§ REQUIRED WORK: For the word "none", determine how many lines of the entries below contain it, and give only that number.

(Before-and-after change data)
▼

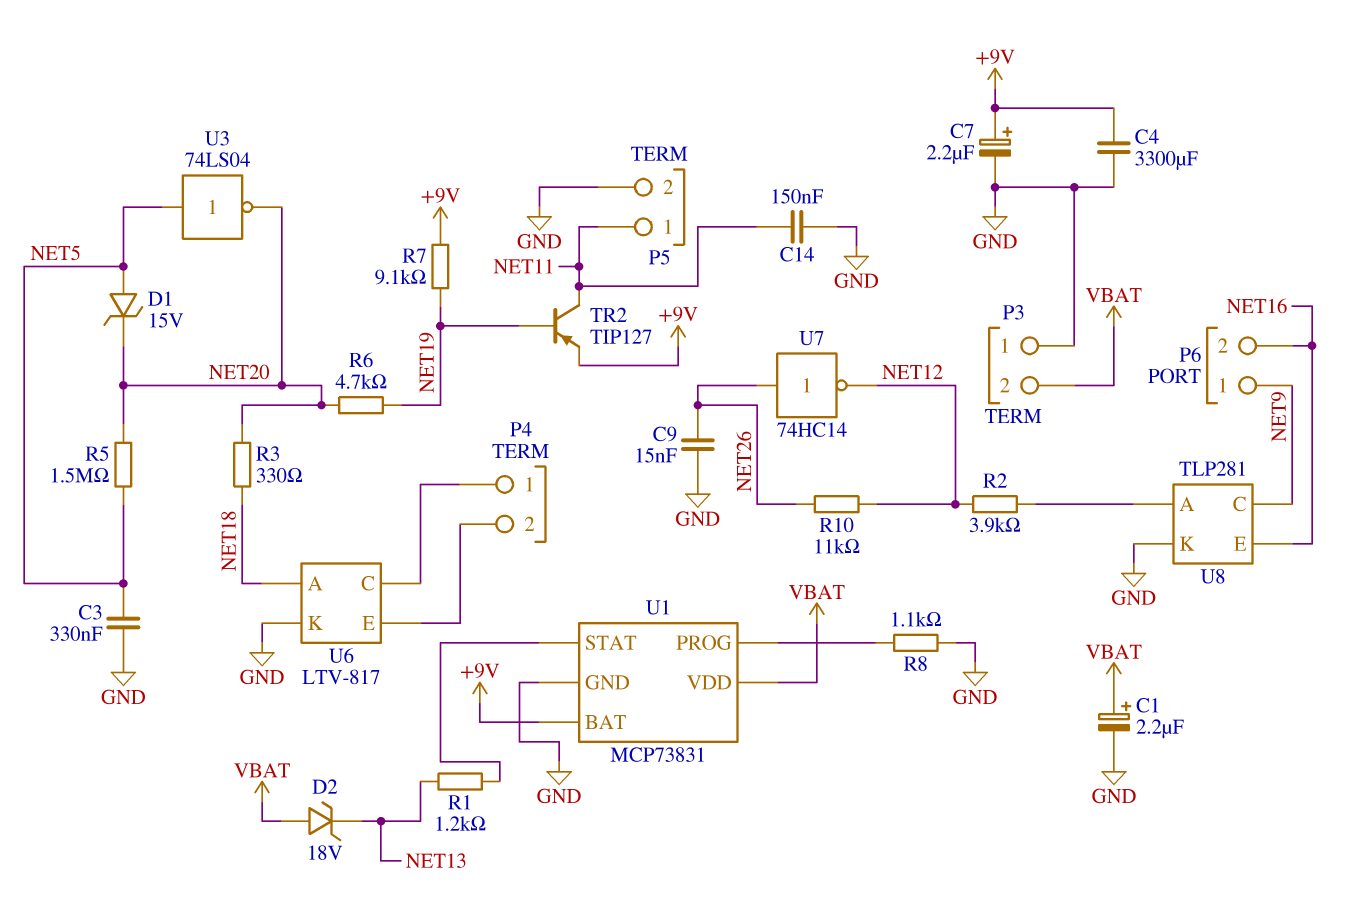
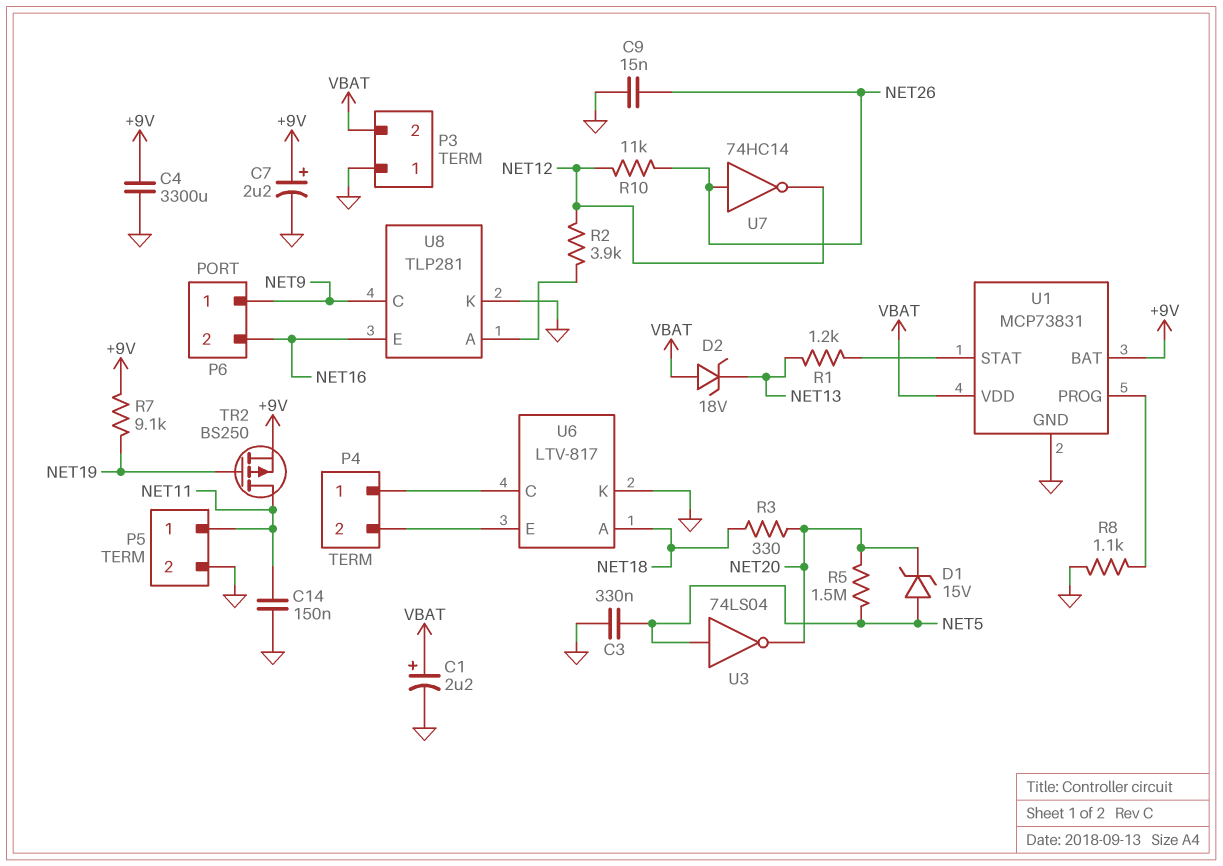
R6: 4.7k (NET19, NET20) -> none
TR2: PNP TIP127 (B NET19, C NET11, E +9V) -> PMOS BS250 (G NET19, D NET11, S +9V)

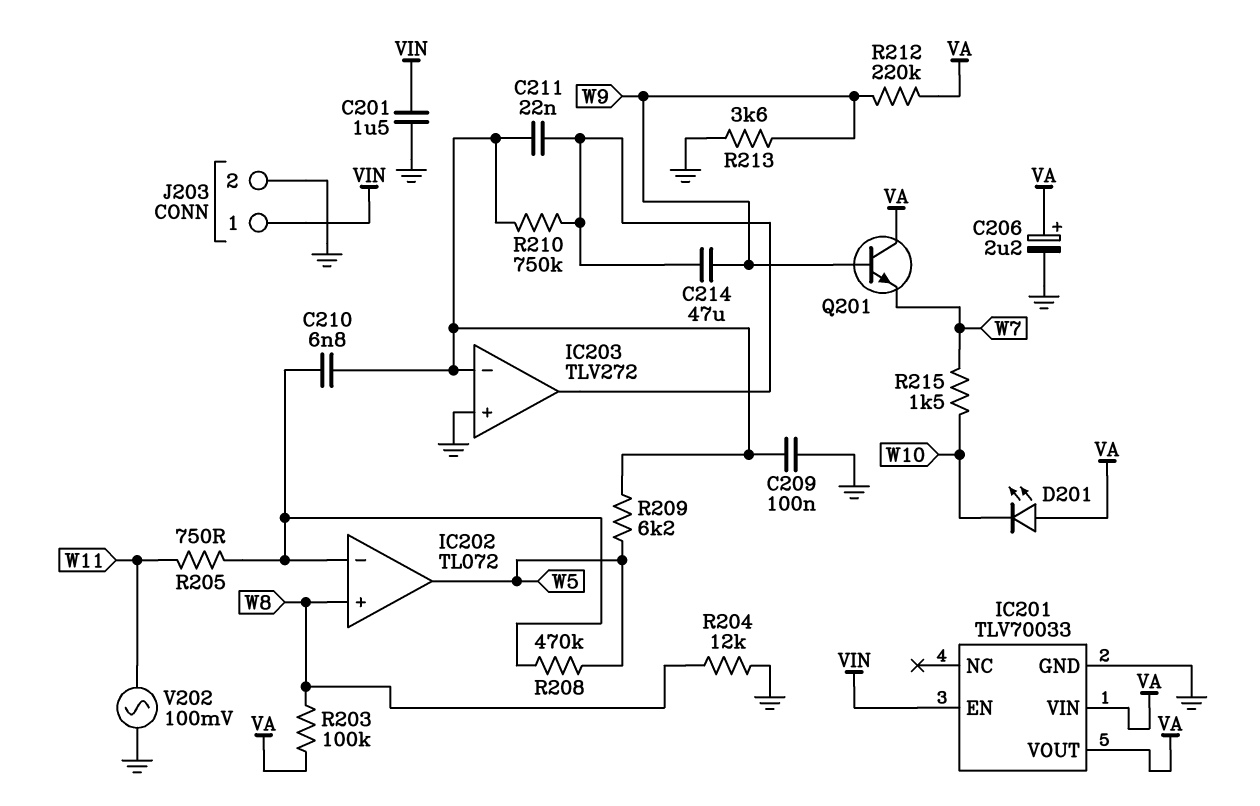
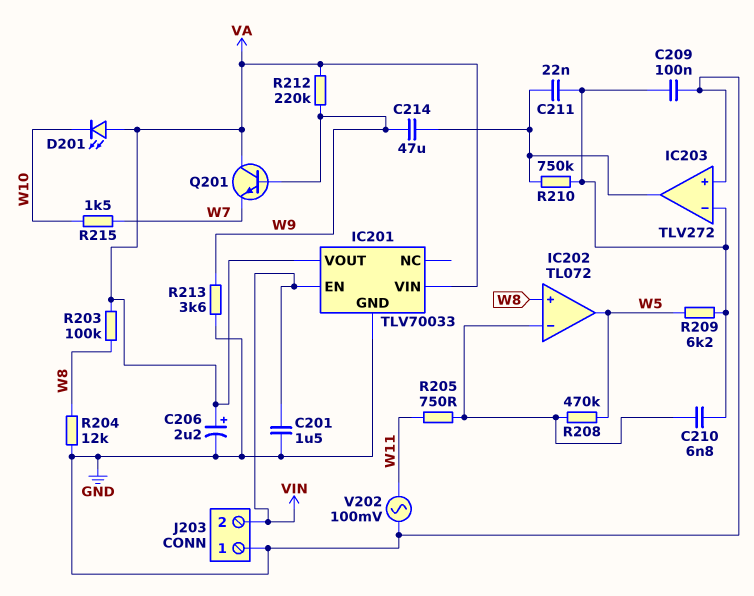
J203 pin 1: VIN -> GND
J203 pin 2: GND -> VIN

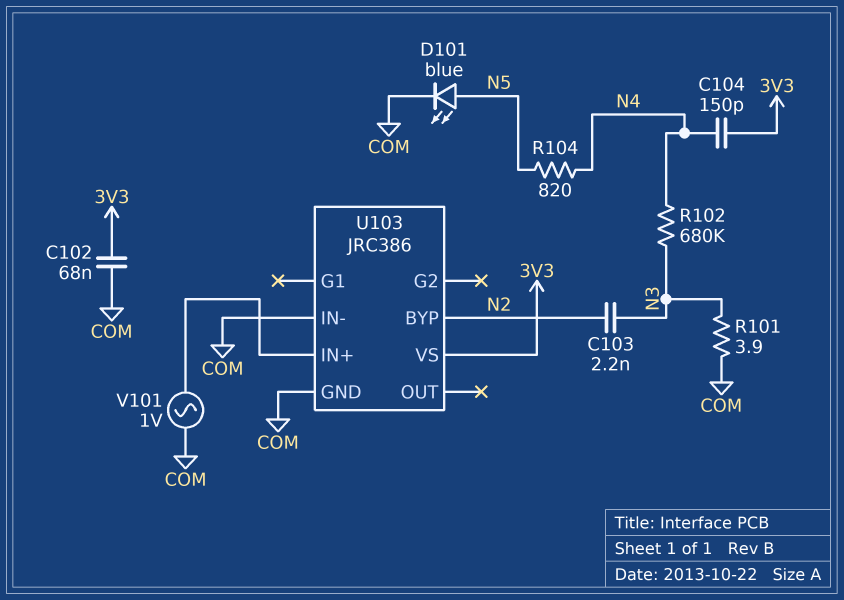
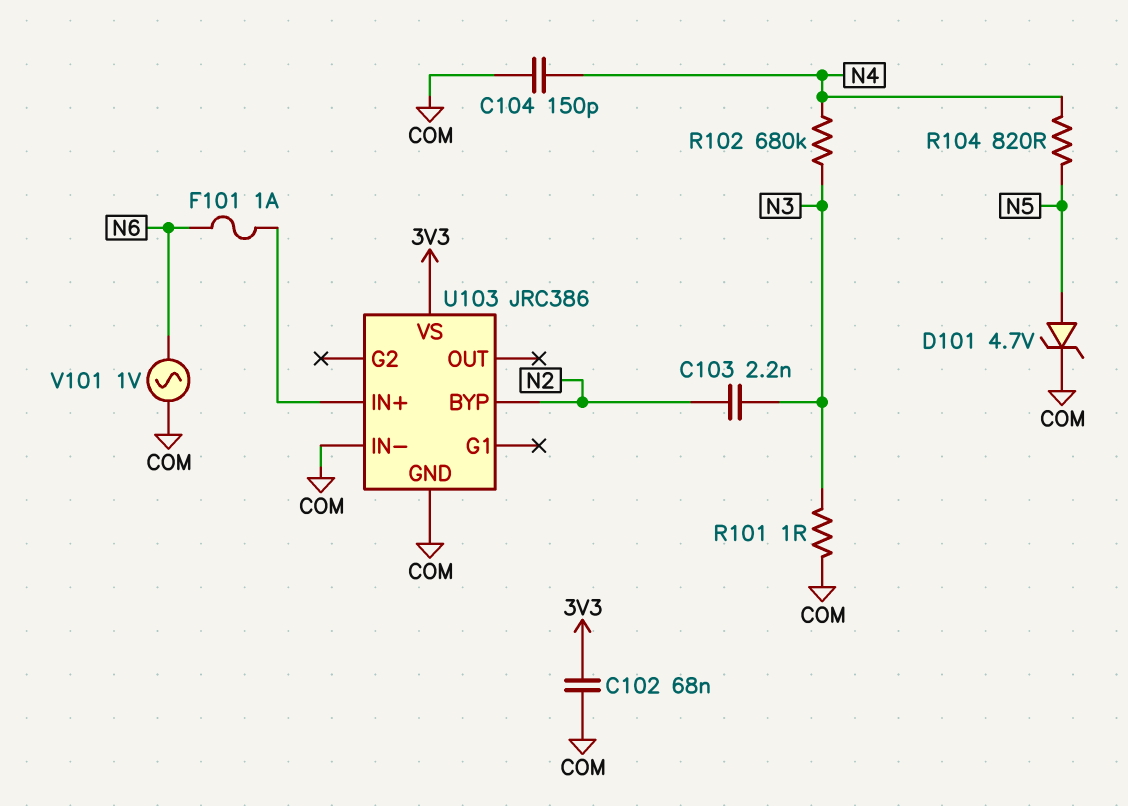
C104: 150pF (3V3, N4) -> 150pF (COM, N4)
D101: LED blue (A N5, K COM) -> zener 4.7V (A N5, K COM)
F101: none -> 1A (N6, U103/IN+)
R101: 3.9 (COM, N3) -> 1 (COM, N3)
V101: AC 1V (COM, U103/IN+) -> AC 1V (COM, N6)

▲

§ TASK RESULT: 2